_What this task involves_
For the entries below, the result should be an exact transcription of the lines from the one with "red scissors: 7 -> 4" up to and including the one with "white marker: 3 -> 8", and only those.

:: Provided data

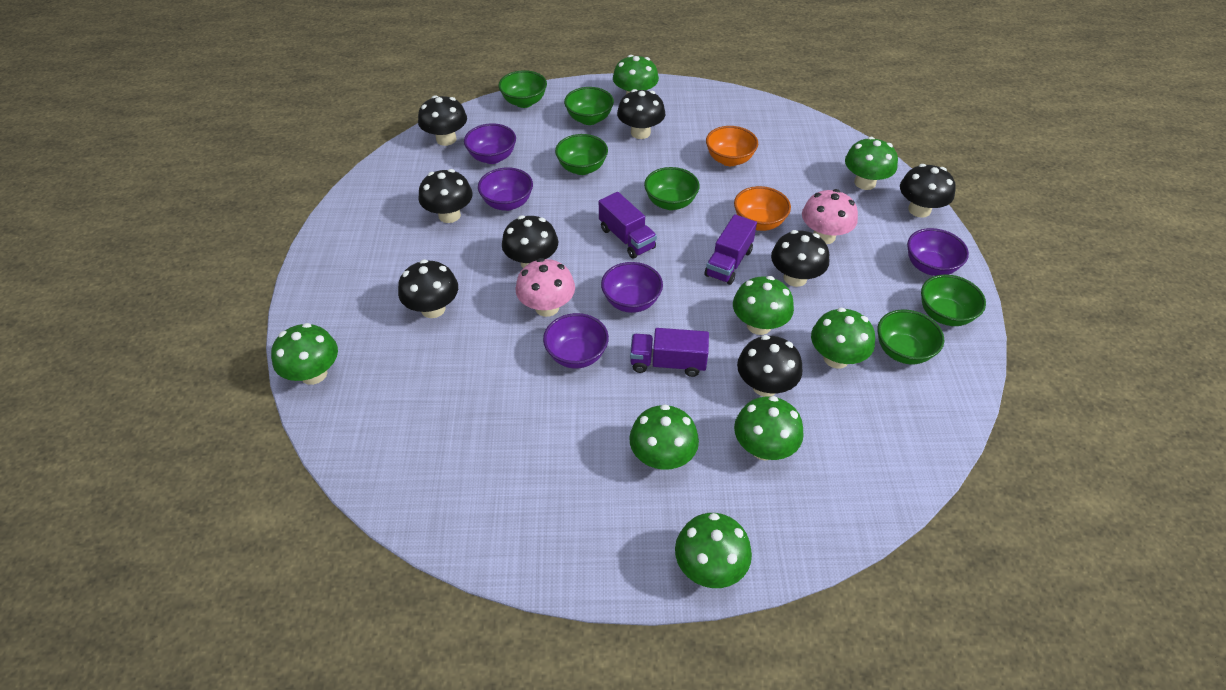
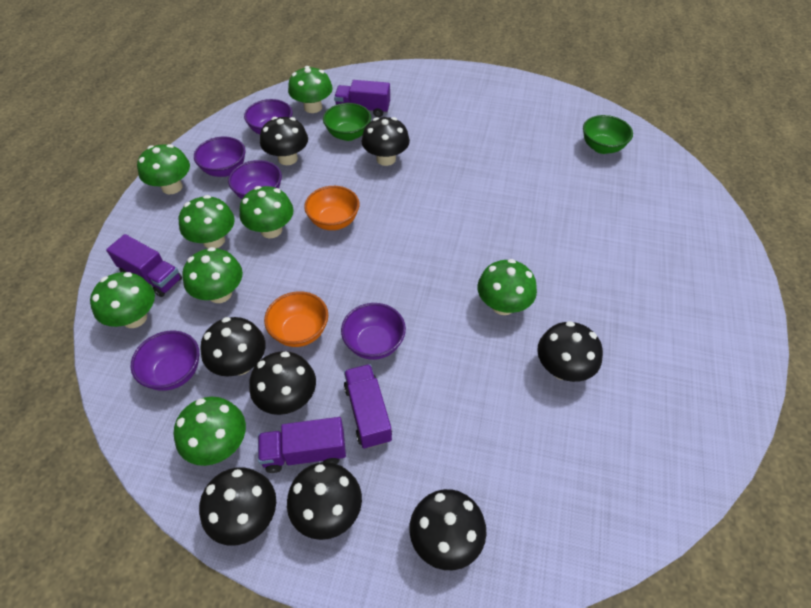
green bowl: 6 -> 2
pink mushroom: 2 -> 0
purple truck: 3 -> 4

::::
:: Provided data

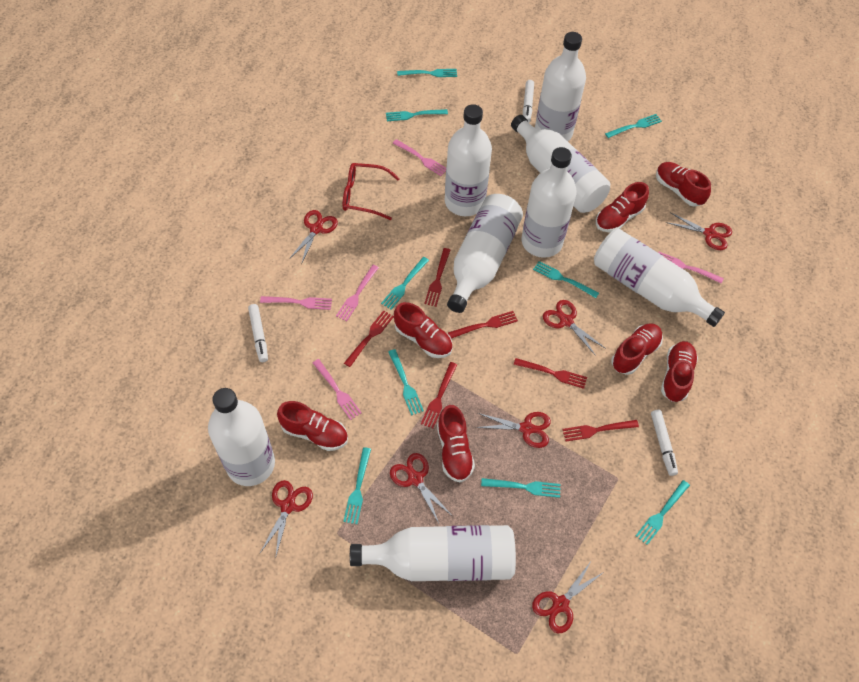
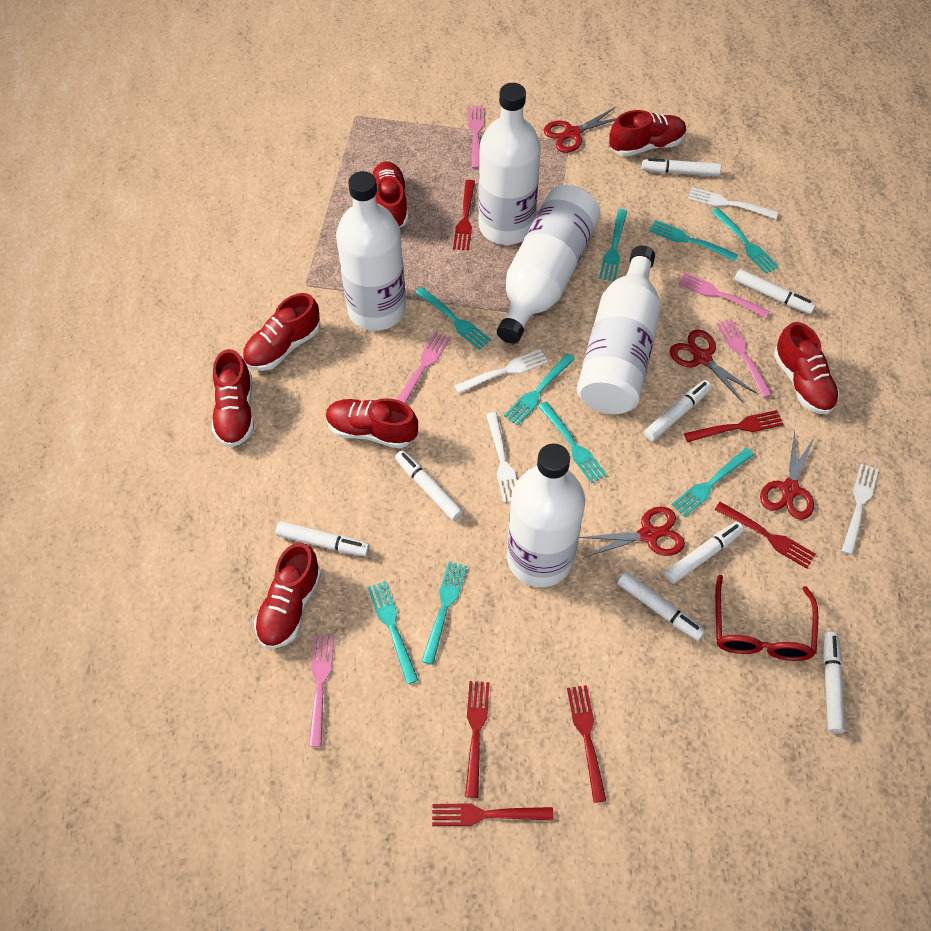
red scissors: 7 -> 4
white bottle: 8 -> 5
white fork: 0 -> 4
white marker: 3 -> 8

::::

_Expected answer_
red scissors: 7 -> 4
white bottle: 8 -> 5
white fork: 0 -> 4
white marker: 3 -> 8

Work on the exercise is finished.